== What to work on ==
Please filter the entries for the word "button" and copy every line that has it.

== Records for processing ==
==========

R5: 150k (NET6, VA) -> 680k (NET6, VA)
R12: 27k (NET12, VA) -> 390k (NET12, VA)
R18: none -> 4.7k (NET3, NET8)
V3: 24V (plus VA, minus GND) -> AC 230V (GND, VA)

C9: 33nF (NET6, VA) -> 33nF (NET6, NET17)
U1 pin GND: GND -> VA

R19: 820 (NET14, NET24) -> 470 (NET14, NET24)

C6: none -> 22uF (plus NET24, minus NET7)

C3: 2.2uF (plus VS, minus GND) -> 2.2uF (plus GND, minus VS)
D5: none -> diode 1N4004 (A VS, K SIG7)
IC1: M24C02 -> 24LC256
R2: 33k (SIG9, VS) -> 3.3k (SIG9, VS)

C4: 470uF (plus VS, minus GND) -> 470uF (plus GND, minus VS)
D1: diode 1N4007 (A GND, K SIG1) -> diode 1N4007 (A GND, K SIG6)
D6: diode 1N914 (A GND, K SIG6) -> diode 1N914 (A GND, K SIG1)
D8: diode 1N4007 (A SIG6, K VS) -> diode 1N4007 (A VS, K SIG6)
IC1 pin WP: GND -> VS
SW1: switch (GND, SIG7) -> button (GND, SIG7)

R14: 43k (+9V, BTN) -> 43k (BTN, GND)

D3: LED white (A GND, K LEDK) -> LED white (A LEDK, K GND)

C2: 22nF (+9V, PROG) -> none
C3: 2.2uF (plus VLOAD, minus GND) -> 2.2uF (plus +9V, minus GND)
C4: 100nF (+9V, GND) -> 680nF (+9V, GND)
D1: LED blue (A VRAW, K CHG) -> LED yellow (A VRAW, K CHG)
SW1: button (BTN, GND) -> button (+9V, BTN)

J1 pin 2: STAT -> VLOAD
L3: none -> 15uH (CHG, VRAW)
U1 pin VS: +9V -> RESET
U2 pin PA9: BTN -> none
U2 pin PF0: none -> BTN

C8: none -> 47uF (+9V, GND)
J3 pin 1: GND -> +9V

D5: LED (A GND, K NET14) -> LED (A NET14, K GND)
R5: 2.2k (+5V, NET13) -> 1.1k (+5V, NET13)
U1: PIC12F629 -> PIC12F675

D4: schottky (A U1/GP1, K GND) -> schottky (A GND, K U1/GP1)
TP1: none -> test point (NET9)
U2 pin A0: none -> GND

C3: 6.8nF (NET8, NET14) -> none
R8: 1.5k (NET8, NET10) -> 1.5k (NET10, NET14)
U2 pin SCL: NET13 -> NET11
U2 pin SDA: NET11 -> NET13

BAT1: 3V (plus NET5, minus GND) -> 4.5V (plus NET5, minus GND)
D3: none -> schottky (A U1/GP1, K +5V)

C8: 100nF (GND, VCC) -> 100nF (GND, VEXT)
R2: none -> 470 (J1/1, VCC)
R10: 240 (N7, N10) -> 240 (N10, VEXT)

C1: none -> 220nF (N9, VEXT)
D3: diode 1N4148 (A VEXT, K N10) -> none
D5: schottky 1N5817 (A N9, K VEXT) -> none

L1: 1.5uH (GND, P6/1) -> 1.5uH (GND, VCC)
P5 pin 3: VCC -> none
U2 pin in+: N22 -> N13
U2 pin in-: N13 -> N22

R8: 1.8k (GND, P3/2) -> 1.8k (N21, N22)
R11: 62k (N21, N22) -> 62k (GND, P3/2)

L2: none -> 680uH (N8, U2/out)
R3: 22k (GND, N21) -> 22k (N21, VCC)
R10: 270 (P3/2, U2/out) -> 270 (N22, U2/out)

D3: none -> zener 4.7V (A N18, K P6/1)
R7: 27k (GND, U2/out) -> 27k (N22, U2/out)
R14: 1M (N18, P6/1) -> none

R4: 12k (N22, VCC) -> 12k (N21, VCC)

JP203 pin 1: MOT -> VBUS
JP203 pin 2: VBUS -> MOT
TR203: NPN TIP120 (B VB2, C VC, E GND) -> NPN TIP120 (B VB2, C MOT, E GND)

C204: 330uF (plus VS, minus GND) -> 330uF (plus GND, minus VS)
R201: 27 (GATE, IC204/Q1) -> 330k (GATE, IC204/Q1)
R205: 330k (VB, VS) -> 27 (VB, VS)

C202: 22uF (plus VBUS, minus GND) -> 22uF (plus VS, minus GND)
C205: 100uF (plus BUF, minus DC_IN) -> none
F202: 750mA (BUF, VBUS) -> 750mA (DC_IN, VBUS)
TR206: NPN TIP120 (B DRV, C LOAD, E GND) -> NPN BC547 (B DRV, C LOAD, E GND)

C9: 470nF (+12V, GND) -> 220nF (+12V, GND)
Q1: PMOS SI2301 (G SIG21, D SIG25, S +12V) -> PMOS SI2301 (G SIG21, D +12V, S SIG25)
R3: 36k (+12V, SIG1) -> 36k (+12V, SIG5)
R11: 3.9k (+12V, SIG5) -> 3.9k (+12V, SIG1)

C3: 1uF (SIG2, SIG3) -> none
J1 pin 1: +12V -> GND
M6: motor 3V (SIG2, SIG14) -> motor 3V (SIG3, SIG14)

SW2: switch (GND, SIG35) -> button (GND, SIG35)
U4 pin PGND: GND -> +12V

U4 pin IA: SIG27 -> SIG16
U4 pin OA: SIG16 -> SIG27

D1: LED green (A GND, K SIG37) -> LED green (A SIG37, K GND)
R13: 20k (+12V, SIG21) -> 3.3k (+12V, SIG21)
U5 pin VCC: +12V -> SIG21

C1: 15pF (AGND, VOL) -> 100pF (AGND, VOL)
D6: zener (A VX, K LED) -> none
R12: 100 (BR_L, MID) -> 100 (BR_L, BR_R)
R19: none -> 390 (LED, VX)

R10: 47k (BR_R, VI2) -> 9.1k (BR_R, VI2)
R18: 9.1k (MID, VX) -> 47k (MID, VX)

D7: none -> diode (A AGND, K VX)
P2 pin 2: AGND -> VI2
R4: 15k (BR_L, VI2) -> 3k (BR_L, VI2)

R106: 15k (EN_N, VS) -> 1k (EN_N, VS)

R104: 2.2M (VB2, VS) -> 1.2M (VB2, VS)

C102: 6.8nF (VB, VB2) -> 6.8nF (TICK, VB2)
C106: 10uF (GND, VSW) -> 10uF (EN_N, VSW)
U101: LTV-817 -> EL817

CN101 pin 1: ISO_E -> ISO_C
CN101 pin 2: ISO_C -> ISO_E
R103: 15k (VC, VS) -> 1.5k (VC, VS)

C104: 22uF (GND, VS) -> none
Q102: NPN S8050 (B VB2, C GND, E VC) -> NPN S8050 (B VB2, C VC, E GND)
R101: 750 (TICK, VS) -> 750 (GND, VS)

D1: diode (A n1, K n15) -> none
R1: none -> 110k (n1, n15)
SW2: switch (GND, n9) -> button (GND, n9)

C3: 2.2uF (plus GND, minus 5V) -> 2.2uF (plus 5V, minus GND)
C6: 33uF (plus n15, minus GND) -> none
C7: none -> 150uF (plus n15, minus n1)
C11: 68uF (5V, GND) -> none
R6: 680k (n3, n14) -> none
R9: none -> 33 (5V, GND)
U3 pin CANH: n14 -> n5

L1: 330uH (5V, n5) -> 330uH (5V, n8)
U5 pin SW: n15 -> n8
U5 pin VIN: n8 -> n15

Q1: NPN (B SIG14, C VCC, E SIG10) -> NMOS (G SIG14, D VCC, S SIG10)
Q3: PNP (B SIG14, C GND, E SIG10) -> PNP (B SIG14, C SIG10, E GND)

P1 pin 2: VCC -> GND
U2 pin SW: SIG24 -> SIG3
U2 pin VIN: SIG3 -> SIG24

==========

== Result ==
SW1: switch (GND, SIG7) -> button (GND, SIG7)
SW1: button (BTN, GND) -> button (+9V, BTN)
SW2: switch (GND, SIG35) -> button (GND, SIG35)
SW2: switch (GND, n9) -> button (GND, n9)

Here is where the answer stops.